▶ [Supplied information]
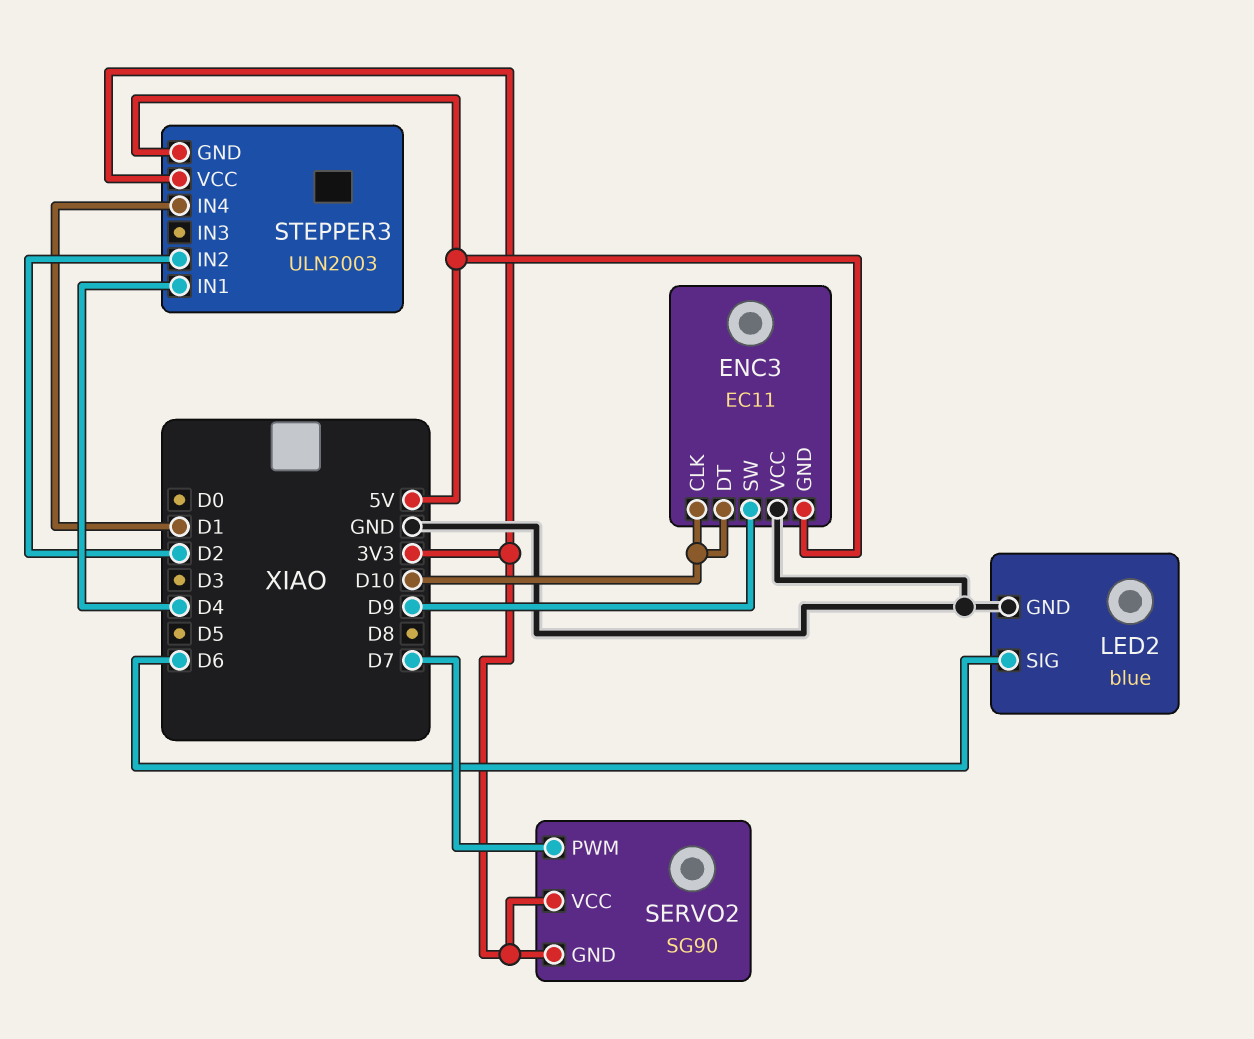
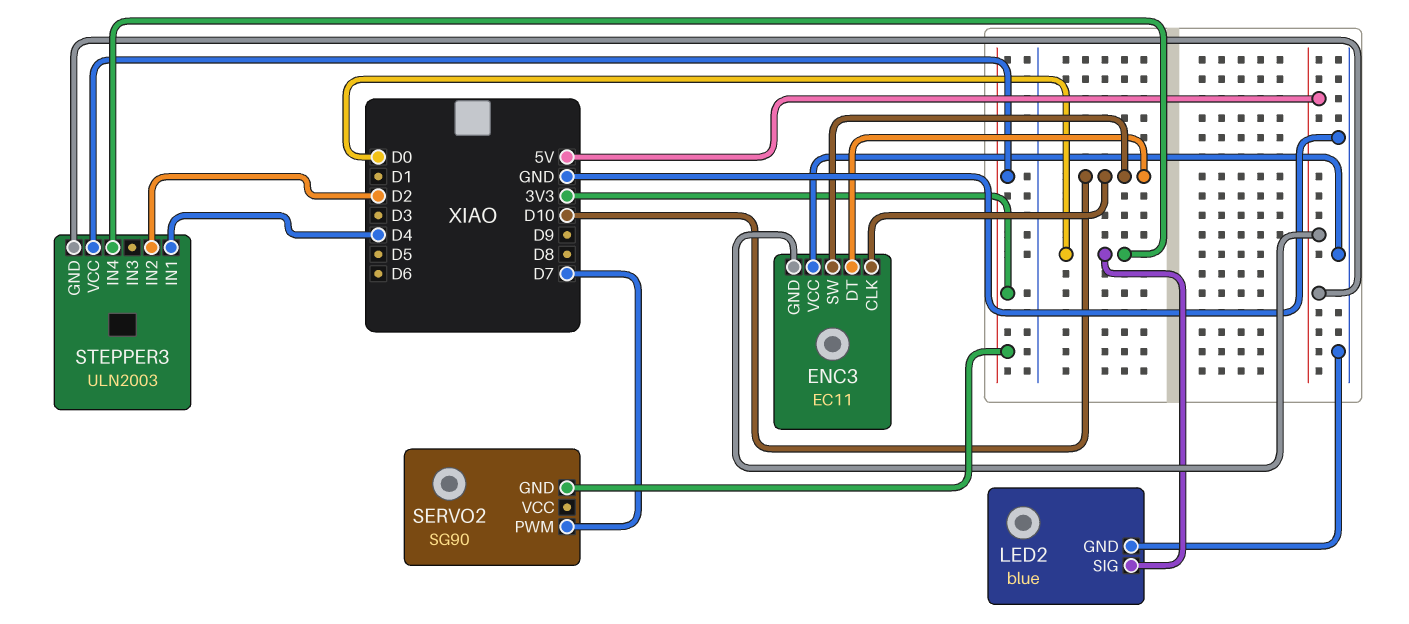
ENC3 pin SW: D9 -> D10
LED2 pin SIG: D6 -> D0
SERVO2 pin VCC: 3V3 -> none
STEPPER3 pin IN4: D1 -> D0

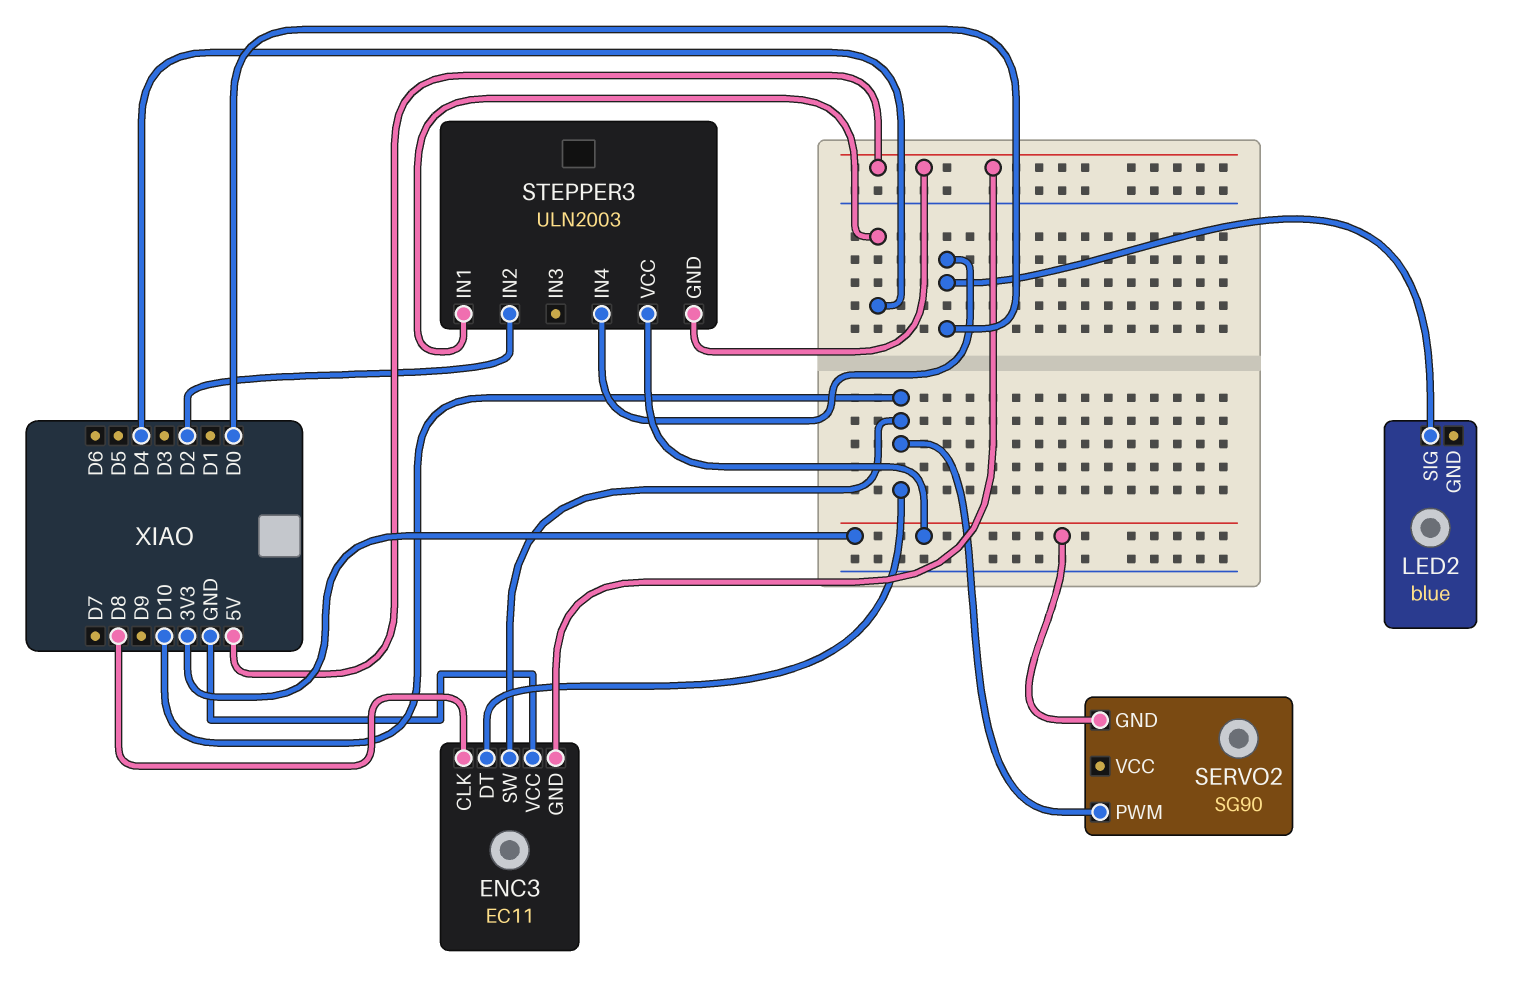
ENC3 pin CLK: D10 -> D8
LED2 pin GND: GND -> none
SERVO2 pin PWM: D7 -> D10

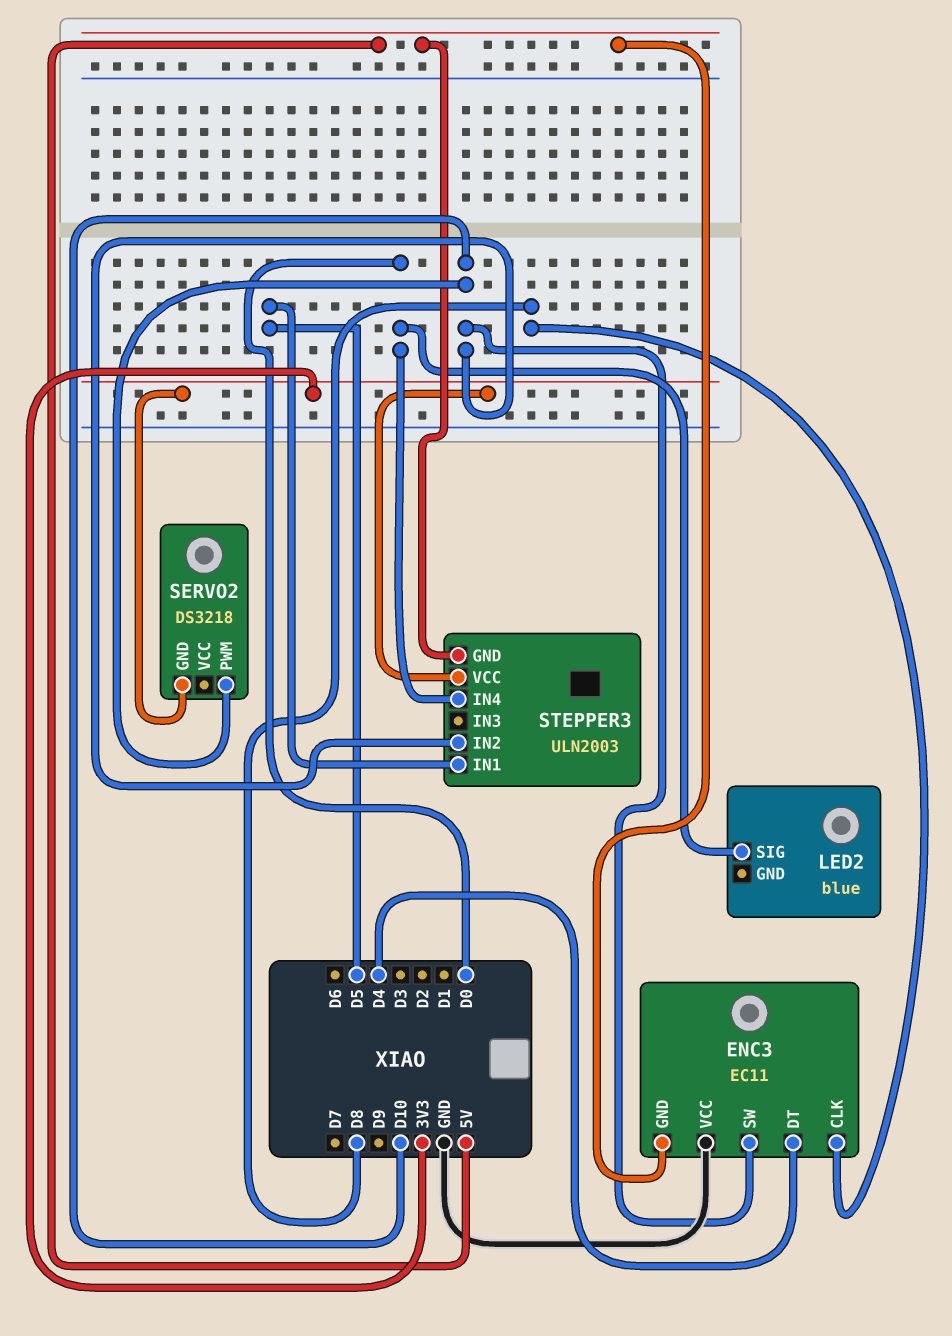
ENC3 pin DT: D10 -> D4
SERVO2: SG90 -> DS3218
STEPPER3 pin IN1: D4 -> D5
STEPPER3 pin IN2: D2 -> D10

▶ [Requirement]
The copy must match the listing above exactly but contain no pictures.

▶ [Answer to this problem]
ENC3 pin SW: D9 -> D10
LED2 pin SIG: D6 -> D0
SERVO2 pin VCC: 3V3 -> none
STEPPER3 pin IN4: D1 -> D0

ENC3 pin CLK: D10 -> D8
LED2 pin GND: GND -> none
SERVO2 pin PWM: D7 -> D10

ENC3 pin DT: D10 -> D4
SERVO2: SG90 -> DS3218
STEPPER3 pin IN1: D4 -> D5
STEPPER3 pin IN2: D2 -> D10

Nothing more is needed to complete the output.